● Aim of the exercise: The required output is the exact run of lines below that opens at the line with "lime 1x2 brick [218,332,303,427]" and closes at the line with "blue 1x2 brick [411,615,455,706]".

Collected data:
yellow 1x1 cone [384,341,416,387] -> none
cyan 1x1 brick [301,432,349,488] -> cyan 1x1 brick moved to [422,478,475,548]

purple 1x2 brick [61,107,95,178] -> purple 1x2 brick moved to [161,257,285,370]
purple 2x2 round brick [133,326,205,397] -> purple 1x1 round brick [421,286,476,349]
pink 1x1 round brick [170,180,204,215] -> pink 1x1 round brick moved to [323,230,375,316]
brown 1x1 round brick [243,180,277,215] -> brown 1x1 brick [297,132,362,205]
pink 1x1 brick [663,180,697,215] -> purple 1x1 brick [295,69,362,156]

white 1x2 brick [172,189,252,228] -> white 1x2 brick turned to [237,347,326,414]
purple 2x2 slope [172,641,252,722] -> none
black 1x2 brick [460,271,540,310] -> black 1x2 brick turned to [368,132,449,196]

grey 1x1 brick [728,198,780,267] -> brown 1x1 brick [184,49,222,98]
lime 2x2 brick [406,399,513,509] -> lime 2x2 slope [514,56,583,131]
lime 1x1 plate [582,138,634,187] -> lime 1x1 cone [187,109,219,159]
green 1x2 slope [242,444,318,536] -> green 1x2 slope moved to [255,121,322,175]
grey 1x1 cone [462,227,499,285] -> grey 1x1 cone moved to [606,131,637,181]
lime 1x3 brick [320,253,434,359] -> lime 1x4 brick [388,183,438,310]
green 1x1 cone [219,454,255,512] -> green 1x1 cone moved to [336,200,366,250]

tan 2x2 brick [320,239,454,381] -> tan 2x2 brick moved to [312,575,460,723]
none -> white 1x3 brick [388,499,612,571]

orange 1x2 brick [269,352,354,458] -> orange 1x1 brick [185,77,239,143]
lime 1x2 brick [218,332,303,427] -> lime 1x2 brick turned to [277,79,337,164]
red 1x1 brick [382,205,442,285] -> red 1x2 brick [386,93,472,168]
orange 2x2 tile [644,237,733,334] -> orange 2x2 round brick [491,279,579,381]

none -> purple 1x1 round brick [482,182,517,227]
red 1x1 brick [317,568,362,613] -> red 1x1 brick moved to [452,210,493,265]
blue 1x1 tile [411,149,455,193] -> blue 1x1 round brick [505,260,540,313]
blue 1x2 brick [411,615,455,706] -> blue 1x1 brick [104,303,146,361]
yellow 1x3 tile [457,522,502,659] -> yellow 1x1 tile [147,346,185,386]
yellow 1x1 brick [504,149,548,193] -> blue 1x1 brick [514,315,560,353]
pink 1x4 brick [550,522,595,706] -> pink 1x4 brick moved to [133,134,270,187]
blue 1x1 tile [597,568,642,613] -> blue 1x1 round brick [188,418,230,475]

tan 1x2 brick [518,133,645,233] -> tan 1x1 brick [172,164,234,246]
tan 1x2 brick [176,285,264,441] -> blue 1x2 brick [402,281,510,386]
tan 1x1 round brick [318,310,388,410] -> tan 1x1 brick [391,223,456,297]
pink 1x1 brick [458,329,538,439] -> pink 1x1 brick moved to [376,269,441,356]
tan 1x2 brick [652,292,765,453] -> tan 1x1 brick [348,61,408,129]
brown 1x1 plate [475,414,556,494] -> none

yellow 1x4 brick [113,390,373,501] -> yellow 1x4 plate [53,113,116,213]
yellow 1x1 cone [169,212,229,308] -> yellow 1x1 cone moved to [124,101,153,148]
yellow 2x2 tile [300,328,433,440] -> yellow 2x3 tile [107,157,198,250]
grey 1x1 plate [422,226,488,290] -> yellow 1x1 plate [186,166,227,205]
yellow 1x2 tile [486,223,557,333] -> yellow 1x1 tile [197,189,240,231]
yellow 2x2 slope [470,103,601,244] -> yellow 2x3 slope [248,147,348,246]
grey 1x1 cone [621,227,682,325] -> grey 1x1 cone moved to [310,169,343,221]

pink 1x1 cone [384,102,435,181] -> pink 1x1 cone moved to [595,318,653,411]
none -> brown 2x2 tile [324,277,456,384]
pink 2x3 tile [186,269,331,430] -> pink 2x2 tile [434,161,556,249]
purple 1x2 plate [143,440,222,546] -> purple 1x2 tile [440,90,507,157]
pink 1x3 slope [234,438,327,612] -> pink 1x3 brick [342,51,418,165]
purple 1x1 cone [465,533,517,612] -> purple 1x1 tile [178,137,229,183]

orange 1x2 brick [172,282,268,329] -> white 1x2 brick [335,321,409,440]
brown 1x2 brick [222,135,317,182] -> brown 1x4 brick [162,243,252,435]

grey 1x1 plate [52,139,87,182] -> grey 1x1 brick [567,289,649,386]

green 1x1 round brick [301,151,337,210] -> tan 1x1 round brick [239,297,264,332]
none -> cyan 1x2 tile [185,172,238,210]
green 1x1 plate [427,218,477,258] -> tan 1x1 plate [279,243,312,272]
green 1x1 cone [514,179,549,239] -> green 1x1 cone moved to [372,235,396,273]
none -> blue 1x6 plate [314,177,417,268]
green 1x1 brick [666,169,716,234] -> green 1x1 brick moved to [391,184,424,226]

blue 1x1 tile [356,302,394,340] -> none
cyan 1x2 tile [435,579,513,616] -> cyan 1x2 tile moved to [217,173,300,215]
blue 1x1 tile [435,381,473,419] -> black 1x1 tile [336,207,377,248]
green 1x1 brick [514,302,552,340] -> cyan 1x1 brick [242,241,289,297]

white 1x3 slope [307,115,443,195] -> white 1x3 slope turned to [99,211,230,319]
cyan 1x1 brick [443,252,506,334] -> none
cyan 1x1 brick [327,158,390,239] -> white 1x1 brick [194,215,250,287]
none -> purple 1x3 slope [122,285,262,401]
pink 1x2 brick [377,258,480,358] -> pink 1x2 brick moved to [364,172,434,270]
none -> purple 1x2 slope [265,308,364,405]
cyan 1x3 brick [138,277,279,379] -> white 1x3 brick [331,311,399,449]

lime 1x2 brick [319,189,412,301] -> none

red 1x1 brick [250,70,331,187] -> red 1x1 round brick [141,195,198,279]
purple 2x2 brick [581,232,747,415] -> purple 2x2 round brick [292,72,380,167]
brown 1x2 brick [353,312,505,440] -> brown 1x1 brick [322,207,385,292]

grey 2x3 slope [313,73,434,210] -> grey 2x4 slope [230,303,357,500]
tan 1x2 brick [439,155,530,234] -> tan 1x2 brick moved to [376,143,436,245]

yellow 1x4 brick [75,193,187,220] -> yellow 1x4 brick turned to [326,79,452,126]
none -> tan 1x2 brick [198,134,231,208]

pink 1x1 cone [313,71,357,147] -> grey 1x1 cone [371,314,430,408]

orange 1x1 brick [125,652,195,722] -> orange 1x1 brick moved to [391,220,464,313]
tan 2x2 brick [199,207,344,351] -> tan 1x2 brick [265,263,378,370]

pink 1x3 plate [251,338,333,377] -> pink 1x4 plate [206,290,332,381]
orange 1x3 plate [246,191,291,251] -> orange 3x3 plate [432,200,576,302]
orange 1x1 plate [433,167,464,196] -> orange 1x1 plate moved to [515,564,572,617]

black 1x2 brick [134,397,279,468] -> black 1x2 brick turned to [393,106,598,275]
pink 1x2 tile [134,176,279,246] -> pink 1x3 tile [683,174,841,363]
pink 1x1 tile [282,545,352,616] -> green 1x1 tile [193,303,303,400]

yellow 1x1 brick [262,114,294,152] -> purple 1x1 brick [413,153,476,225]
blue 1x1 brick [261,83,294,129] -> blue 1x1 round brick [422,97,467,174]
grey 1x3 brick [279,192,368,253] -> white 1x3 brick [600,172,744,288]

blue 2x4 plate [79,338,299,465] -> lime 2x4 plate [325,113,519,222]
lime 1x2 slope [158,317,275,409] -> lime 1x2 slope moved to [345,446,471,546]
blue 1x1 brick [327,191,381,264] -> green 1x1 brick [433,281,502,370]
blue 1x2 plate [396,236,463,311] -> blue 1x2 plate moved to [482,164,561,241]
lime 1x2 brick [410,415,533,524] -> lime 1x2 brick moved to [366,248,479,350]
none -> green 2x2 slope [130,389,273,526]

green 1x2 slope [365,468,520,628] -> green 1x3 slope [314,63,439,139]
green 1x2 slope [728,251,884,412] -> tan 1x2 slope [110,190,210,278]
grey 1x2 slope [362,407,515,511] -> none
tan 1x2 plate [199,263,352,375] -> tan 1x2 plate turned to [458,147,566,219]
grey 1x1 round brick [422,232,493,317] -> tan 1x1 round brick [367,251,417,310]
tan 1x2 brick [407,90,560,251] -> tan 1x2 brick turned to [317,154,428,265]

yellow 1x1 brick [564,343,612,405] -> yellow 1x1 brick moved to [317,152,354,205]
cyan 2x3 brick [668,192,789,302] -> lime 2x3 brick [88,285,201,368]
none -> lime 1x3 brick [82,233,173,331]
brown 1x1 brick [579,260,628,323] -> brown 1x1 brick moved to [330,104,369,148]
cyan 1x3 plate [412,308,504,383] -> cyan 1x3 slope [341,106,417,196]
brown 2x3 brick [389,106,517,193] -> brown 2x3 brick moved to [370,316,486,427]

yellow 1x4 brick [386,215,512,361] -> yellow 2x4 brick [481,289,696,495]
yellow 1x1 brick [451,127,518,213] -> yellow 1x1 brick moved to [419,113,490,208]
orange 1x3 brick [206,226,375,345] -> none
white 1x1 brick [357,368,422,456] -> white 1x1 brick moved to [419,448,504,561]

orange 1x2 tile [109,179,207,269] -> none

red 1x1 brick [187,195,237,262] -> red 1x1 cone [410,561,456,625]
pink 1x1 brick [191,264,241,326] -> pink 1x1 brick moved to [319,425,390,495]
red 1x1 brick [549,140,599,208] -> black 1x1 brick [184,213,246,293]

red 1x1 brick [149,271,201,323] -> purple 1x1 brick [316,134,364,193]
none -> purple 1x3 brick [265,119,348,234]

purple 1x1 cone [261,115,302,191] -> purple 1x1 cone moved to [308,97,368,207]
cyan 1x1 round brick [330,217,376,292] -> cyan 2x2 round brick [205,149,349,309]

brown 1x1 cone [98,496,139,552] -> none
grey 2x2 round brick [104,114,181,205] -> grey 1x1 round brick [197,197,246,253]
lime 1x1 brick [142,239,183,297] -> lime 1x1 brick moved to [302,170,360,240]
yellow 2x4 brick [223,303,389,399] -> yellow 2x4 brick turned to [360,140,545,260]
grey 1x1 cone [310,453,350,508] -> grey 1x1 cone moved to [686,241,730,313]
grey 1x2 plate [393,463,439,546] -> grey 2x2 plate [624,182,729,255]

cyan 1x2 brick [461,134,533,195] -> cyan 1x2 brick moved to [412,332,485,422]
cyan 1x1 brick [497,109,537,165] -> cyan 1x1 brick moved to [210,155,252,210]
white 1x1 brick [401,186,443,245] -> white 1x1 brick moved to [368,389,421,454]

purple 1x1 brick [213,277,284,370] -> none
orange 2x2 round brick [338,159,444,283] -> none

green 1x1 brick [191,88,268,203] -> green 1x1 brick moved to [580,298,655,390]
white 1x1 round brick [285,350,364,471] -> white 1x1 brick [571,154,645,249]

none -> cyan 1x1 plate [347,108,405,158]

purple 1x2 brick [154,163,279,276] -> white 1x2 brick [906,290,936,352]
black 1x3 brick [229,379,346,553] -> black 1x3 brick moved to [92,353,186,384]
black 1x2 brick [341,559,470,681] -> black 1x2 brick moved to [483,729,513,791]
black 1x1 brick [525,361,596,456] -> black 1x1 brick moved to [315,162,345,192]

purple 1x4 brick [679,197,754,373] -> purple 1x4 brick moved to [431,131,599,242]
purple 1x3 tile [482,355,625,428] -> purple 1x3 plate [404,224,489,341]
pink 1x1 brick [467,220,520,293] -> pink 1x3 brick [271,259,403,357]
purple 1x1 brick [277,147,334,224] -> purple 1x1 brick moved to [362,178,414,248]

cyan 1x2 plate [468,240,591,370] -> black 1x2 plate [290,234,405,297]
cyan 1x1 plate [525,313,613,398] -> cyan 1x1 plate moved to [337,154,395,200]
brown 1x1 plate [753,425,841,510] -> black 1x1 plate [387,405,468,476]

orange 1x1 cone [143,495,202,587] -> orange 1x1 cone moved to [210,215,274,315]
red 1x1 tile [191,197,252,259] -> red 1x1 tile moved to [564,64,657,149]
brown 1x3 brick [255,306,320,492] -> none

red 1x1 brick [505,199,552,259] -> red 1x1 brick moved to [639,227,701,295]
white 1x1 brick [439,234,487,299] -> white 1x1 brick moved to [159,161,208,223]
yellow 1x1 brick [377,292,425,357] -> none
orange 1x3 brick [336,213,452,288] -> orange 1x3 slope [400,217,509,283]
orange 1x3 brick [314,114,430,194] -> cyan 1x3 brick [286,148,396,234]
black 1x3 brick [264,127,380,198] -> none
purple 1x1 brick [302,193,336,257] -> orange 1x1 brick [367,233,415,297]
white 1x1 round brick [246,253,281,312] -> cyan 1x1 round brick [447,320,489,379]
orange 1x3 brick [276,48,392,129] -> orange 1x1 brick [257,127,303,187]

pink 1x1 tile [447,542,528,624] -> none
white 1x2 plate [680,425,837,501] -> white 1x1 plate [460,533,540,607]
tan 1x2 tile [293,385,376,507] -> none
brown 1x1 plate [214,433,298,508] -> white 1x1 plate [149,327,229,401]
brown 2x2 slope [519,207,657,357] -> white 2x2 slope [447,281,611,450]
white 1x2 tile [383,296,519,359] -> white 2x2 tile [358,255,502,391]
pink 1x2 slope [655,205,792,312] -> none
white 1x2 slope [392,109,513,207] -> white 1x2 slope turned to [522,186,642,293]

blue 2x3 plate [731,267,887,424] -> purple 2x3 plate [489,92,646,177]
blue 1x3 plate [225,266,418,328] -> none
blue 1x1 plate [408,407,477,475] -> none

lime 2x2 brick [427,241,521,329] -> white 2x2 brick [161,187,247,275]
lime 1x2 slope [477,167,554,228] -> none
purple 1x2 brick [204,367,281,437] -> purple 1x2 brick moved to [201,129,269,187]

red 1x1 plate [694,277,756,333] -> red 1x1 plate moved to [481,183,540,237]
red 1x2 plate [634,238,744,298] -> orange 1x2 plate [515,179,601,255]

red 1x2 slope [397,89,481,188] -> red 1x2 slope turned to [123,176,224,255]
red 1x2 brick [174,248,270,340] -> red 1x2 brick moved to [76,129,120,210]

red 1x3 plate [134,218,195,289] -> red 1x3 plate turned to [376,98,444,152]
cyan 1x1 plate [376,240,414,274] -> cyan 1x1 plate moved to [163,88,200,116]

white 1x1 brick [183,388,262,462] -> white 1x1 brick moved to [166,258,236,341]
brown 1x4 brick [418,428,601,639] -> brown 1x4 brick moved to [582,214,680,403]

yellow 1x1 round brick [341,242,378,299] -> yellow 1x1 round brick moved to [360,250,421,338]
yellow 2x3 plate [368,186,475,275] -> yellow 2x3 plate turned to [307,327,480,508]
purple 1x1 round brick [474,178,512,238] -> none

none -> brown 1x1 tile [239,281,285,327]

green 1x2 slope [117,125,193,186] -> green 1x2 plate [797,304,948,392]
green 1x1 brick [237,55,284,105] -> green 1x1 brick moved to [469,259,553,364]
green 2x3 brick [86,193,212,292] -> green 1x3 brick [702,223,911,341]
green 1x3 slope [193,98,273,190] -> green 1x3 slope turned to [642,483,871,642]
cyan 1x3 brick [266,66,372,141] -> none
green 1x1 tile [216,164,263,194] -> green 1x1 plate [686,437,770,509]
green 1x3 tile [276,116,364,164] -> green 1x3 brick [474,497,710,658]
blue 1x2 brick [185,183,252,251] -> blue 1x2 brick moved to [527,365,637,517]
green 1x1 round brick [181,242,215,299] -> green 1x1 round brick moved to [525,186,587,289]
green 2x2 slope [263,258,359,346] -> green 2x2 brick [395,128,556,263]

● Task output:
lime 1x2 brick [218,332,303,427] -> lime 1x2 brick turned to [277,79,337,164]
red 1x1 brick [382,205,442,285] -> red 1x2 brick [386,93,472,168]
orange 2x2 tile [644,237,733,334] -> orange 2x2 round brick [491,279,579,381]

none -> purple 1x1 round brick [482,182,517,227]
red 1x1 brick [317,568,362,613] -> red 1x1 brick moved to [452,210,493,265]
blue 1x1 tile [411,149,455,193] -> blue 1x1 round brick [505,260,540,313]
blue 1x2 brick [411,615,455,706] -> blue 1x1 brick [104,303,146,361]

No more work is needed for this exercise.